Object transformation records
# # # # # # #

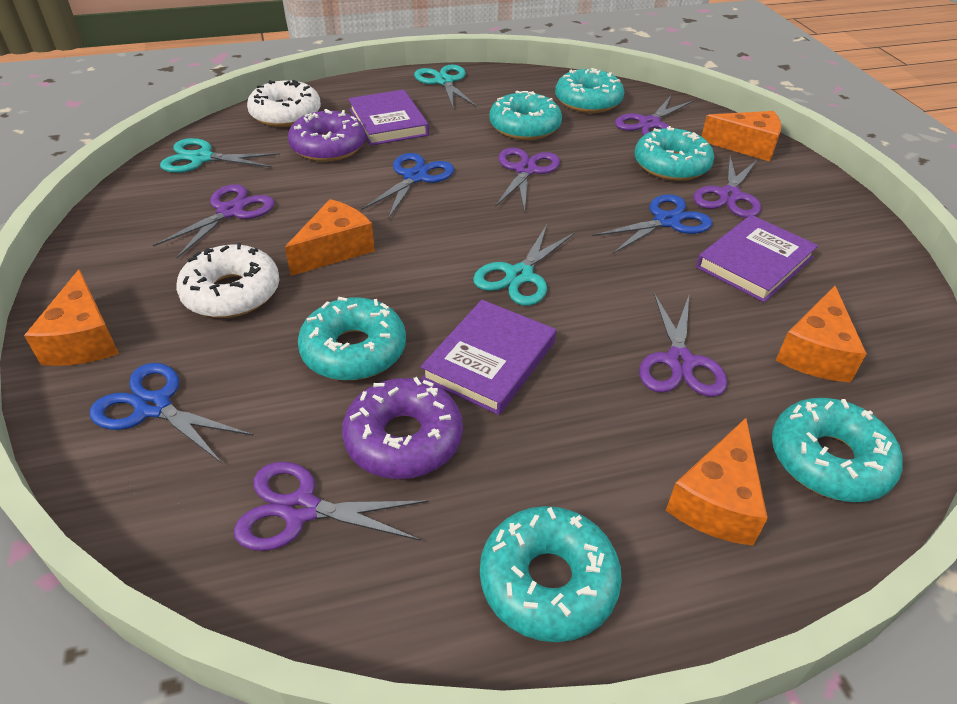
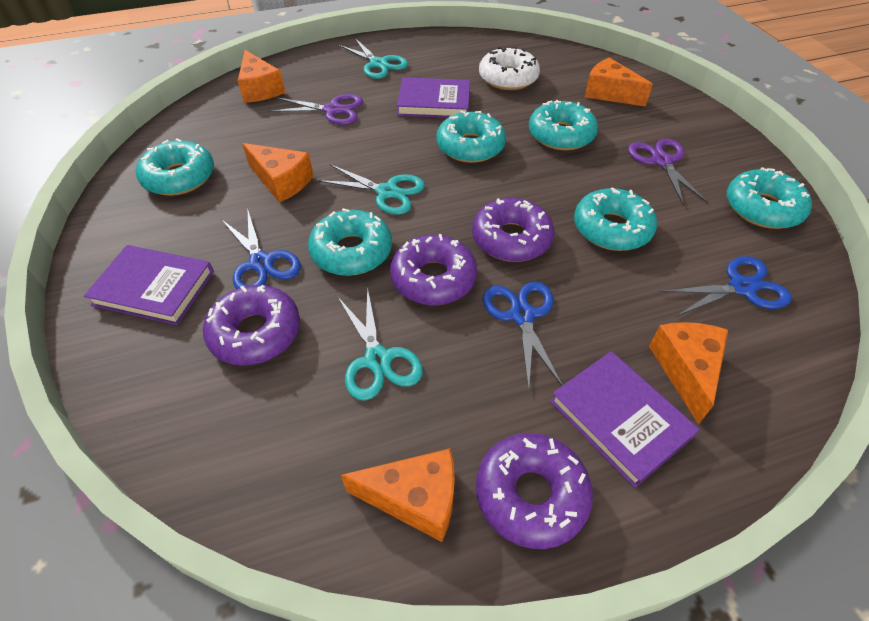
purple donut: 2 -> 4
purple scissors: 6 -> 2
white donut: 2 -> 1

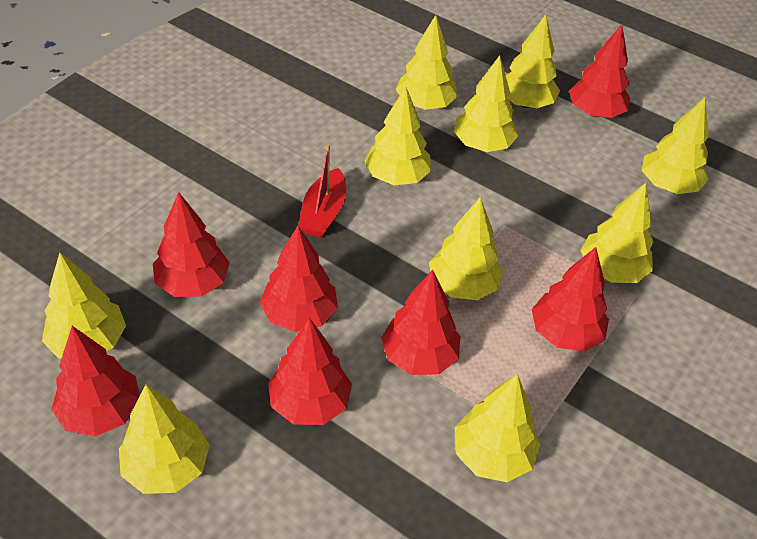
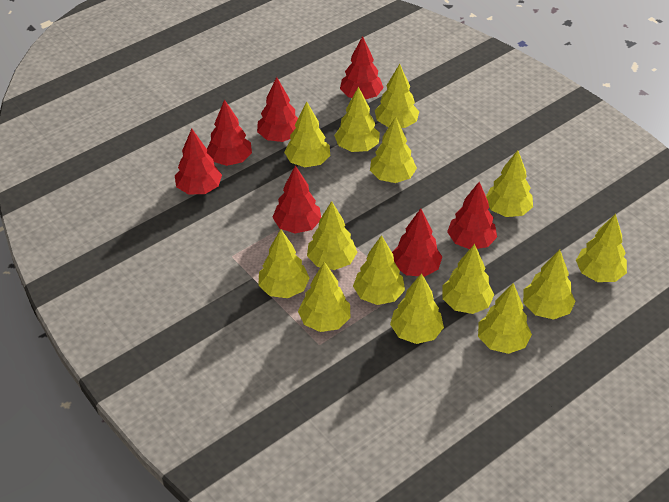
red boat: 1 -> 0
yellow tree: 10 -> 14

# # # # # # #

> _Exercise brief_: When you copy the data above, reproduce each line exactly and skip every image.

> _Solution to this task_:
purple donut: 2 -> 4
purple scissors: 6 -> 2
white donut: 2 -> 1

red boat: 1 -> 0
yellow tree: 10 -> 14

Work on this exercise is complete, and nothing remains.